*WHAT THE TASK REQUIRES*: Once the pictures are removed, return each record below exactly as written.

BEGIN DATASET RECORDS

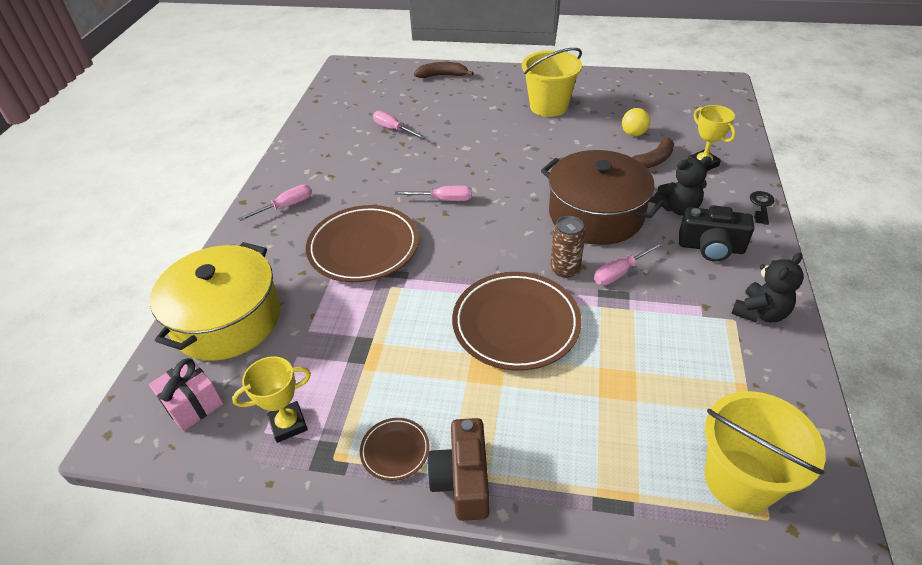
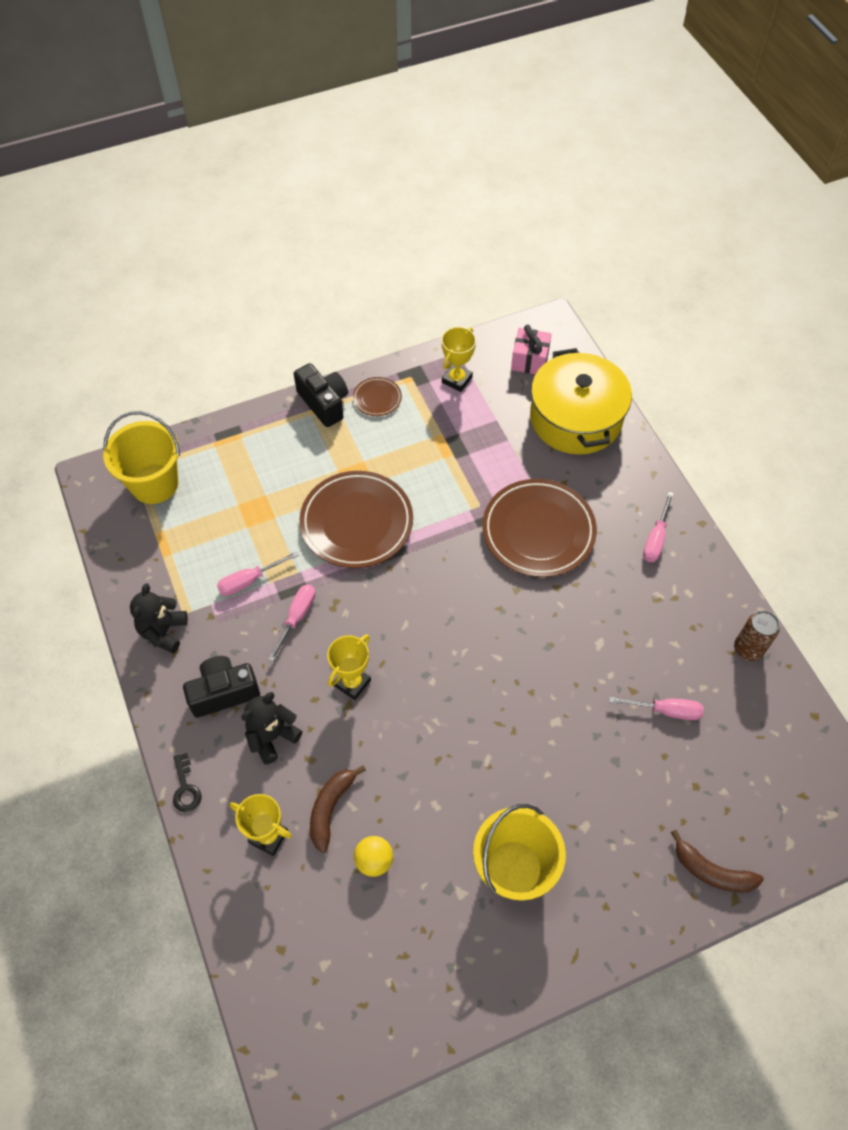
camera: 145 degrees right, 15 degrees up
(442, 75) = (712, 871): brown banana -> brown banana turned 60 degrees clockwise
(443, 199) = (515, 626): pink screwdriver -> pink screwdriver (249, 581)
(463, 480) = (324, 403): brown camera -> black camera
(565, 269) = (347, 597): brown can -> brown can (748, 649)
(596, 214) = (352, 683): brown pot -> yellow trophy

END DATASET RECORDS

*EXERCISE RESULT*:
camera: 145 degrees right, 15 degrees up
(442, 75) = (712, 871): brown banana -> brown banana turned 60 degrees clockwise
(443, 199) = (515, 626): pink screwdriver -> pink screwdriver (249, 581)
(463, 480) = (324, 403): brown camera -> black camera
(565, 269) = (347, 597): brown can -> brown can (748, 649)
(596, 214) = (352, 683): brown pot -> yellow trophy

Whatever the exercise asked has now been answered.